[Opening INFORMATION section]
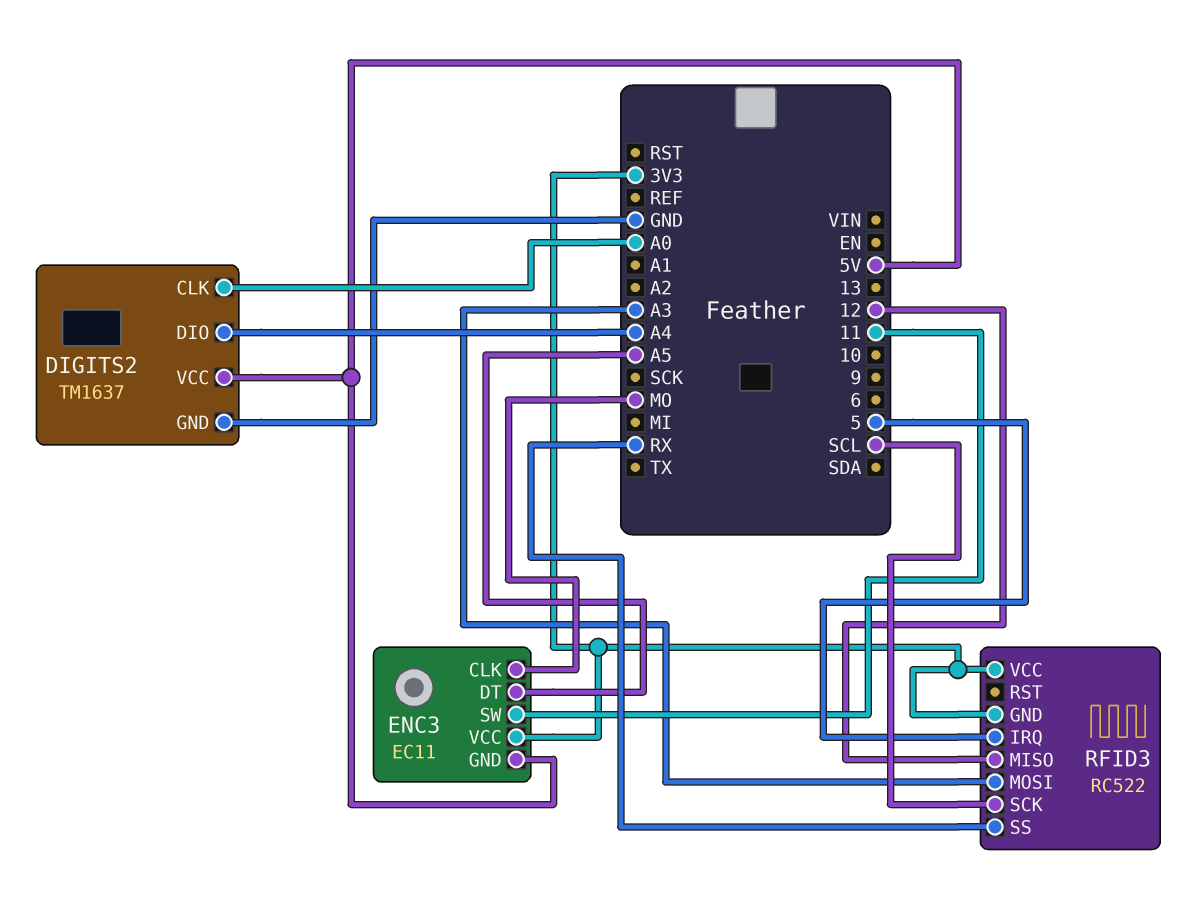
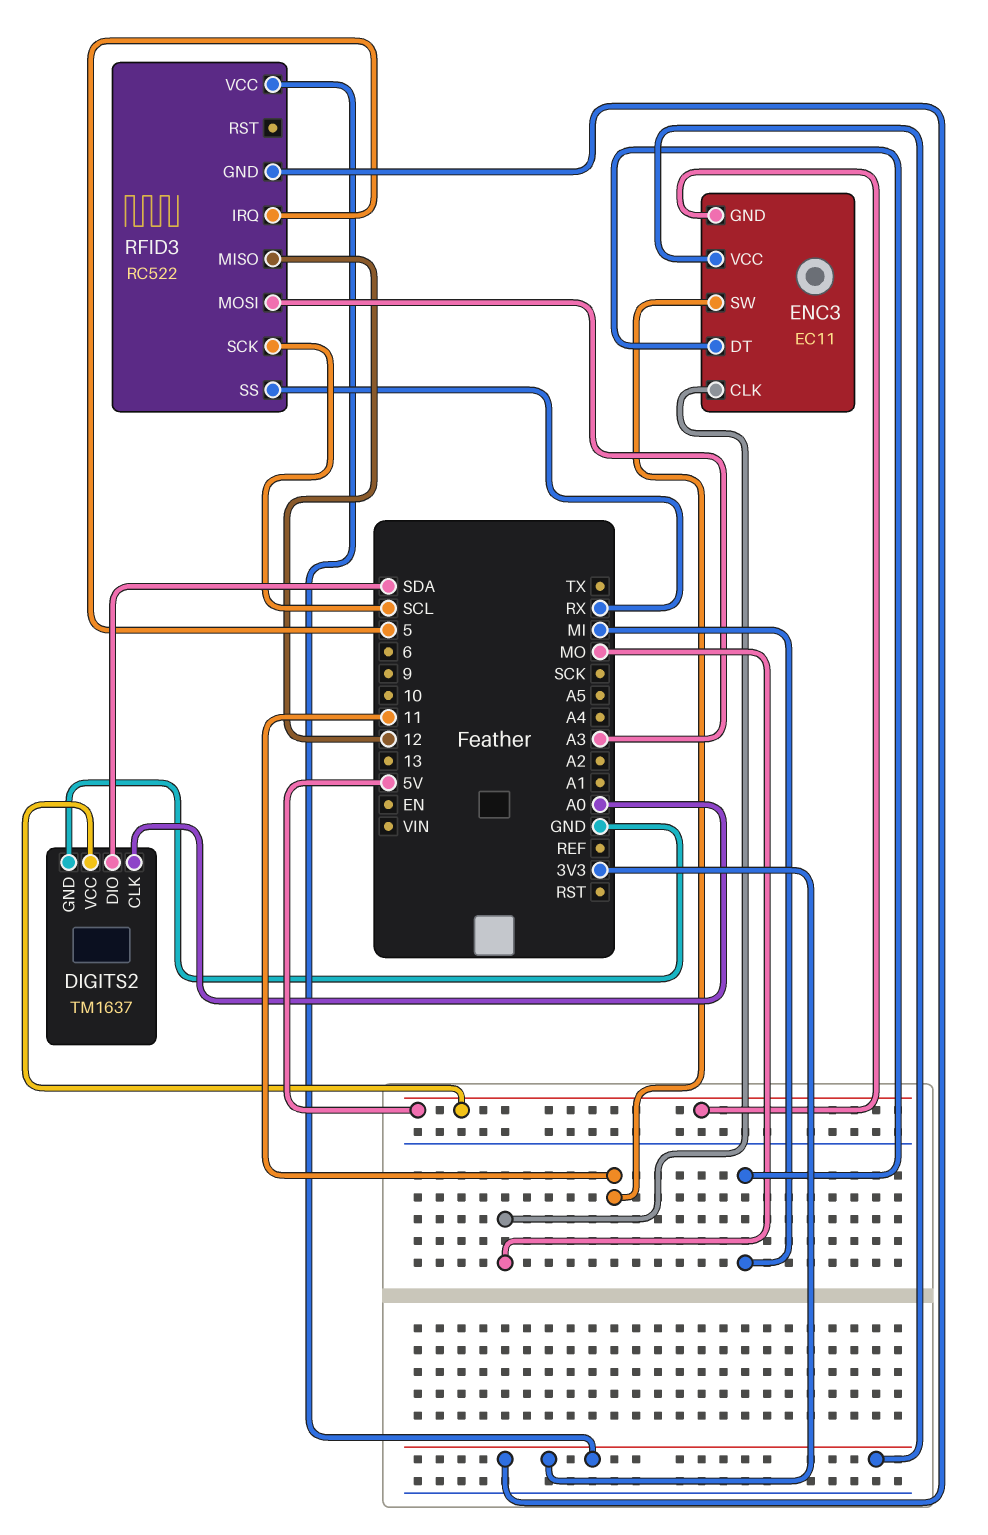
DIGITS2 pin DIO: A4 -> SDA
ENC3 pin DT: A5 -> MI

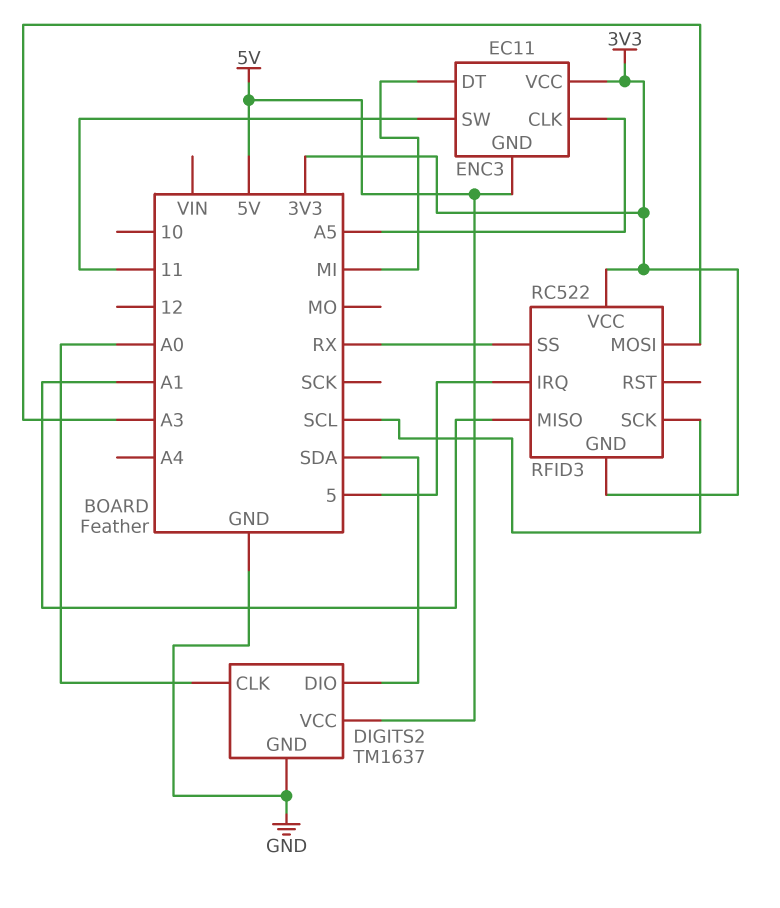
ENC3 pin CLK: MO -> A5
RFID3 pin MISO: 12 -> A1

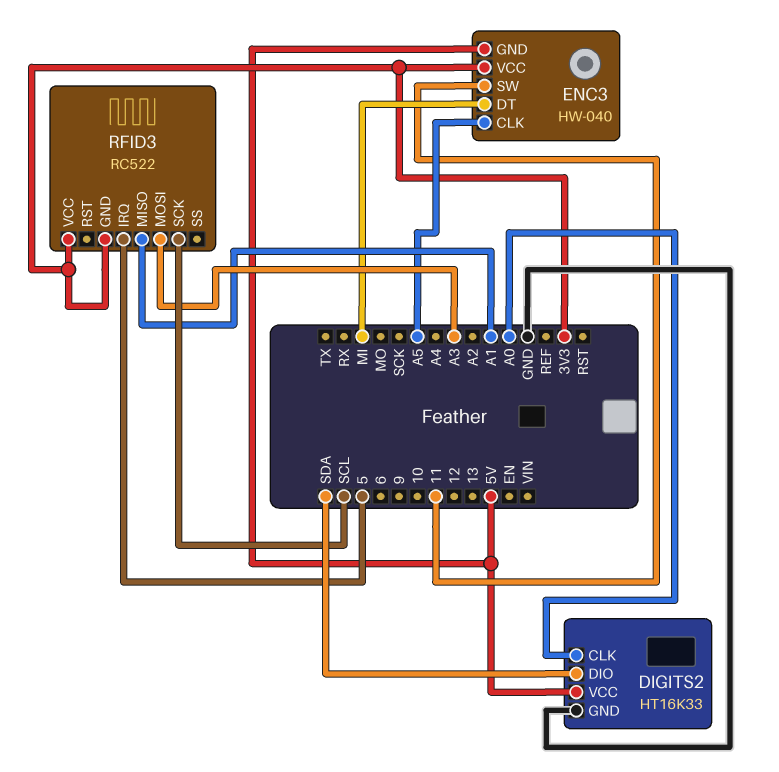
DIGITS2: TM1637 -> HT16K33
ENC3: EC11 -> HW-040
RFID3 pin SS: RX -> none

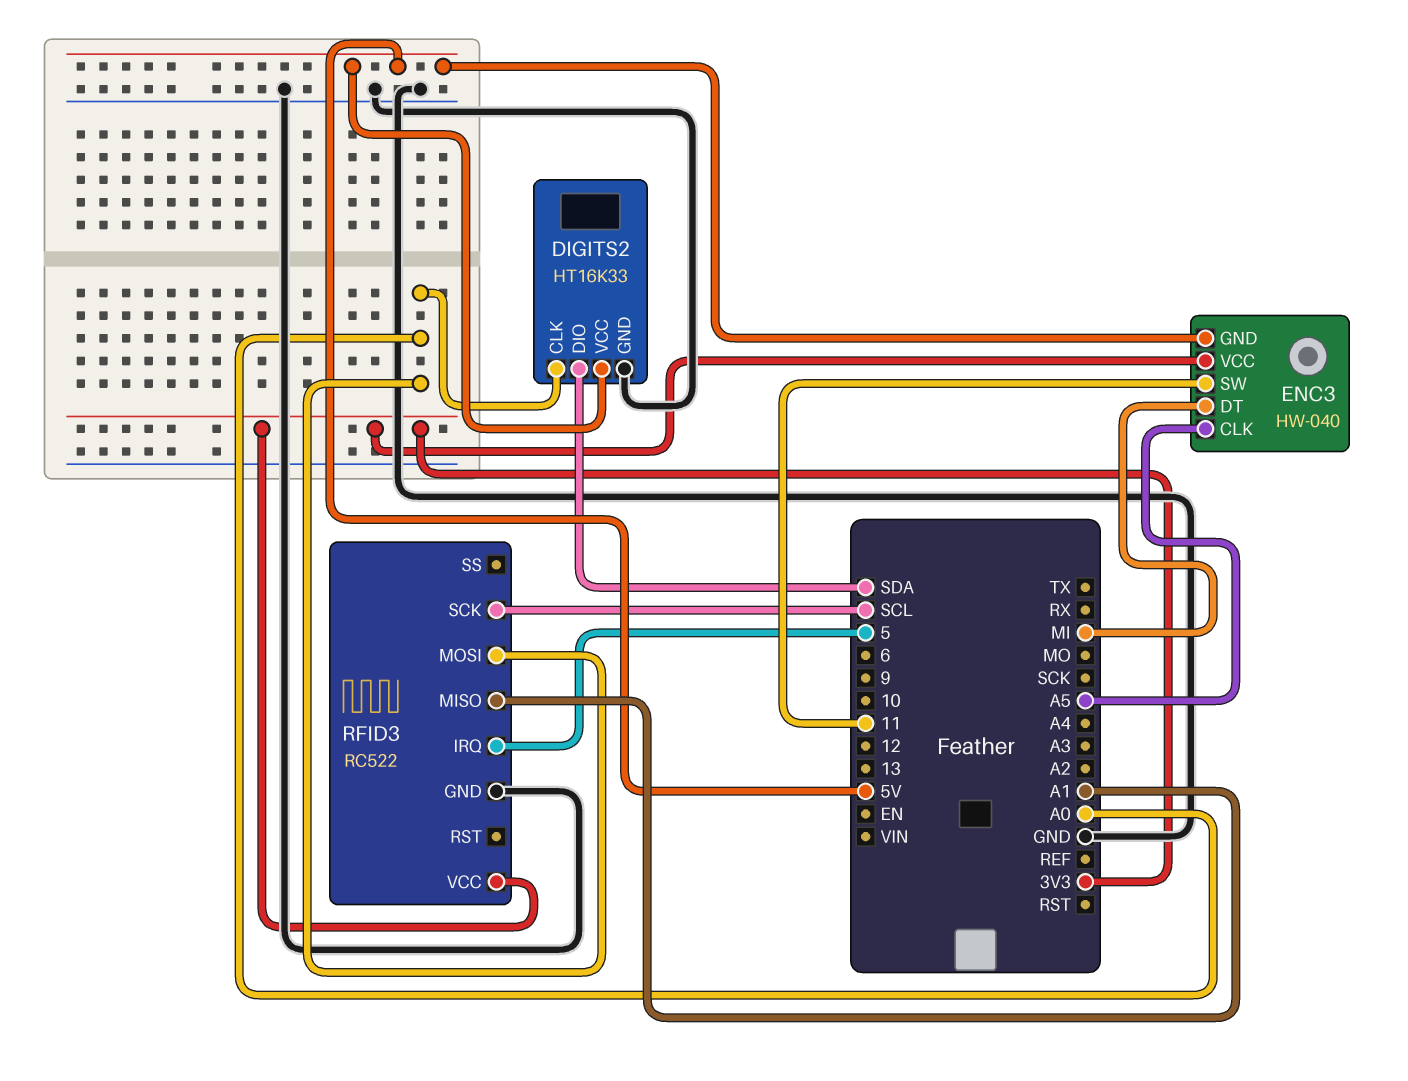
RFID3 pin GND: 3V3 -> GND
RFID3 pin MOSI: A3 -> A0

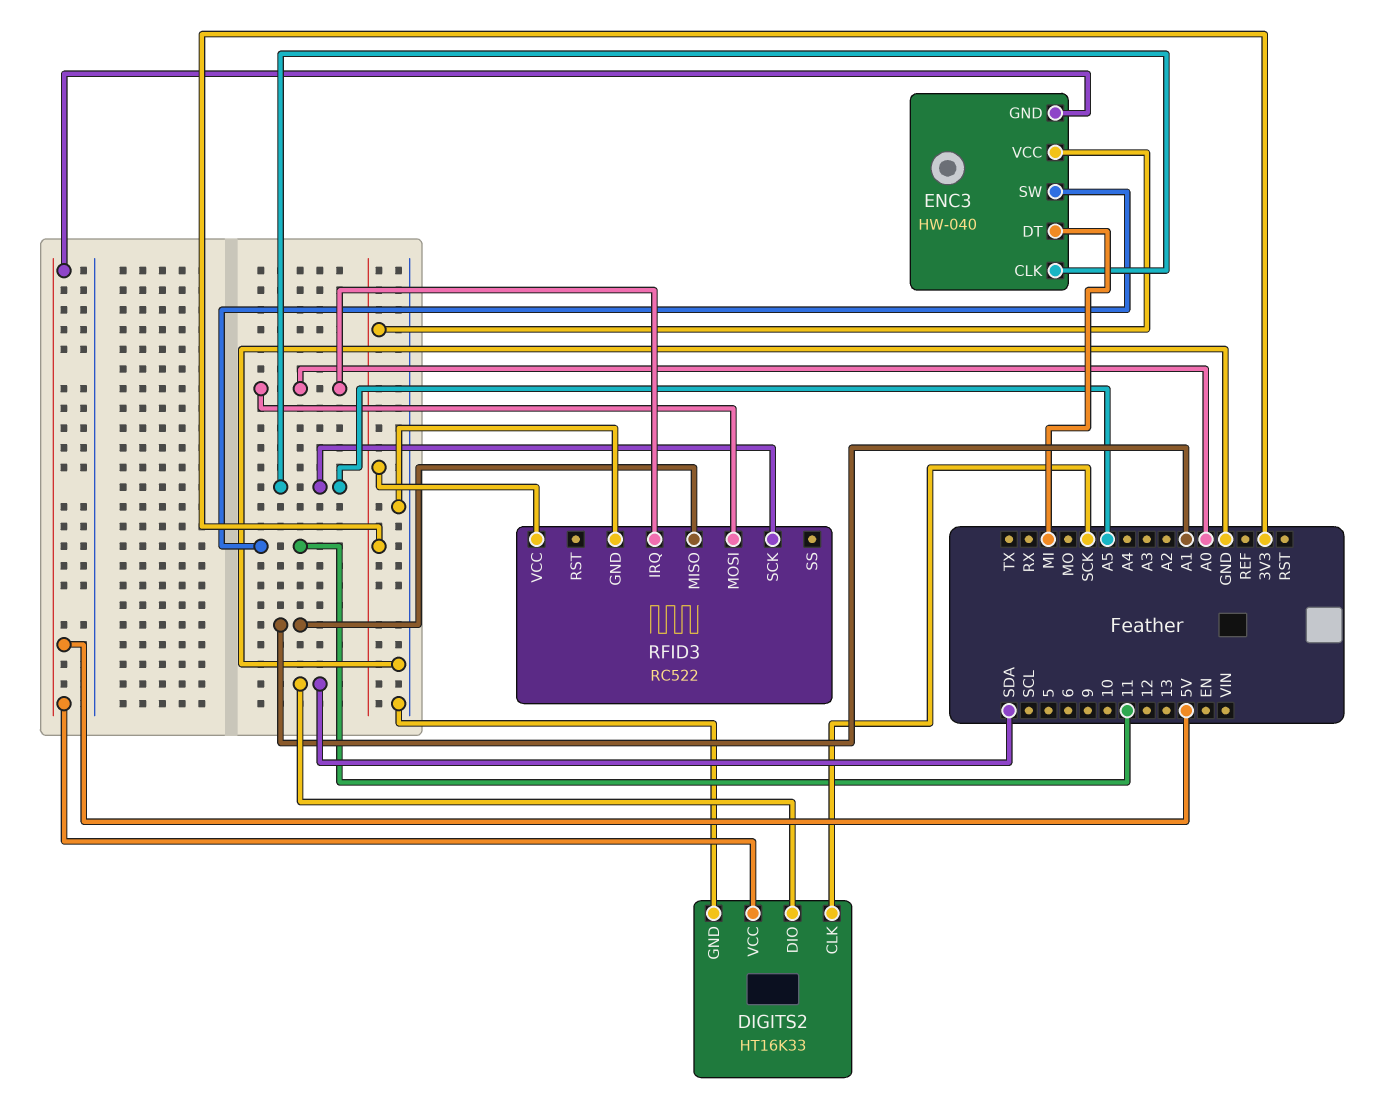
DIGITS2 pin CLK: A0 -> SCK
RFID3 pin IRQ: 5 -> A0
RFID3 pin SCK: SCL -> A5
[Closing INFORMATION section]
Give back the listing word for word, minus its images.

DIGITS2 pin DIO: A4 -> SDA
ENC3 pin DT: A5 -> MI

ENC3 pin CLK: MO -> A5
RFID3 pin MISO: 12 -> A1

DIGITS2: TM1637 -> HT16K33
ENC3: EC11 -> HW-040
RFID3 pin SS: RX -> none

RFID3 pin GND: 3V3 -> GND
RFID3 pin MOSI: A3 -> A0

DIGITS2 pin CLK: A0 -> SCK
RFID3 pin IRQ: 5 -> A0
RFID3 pin SCK: SCL -> A5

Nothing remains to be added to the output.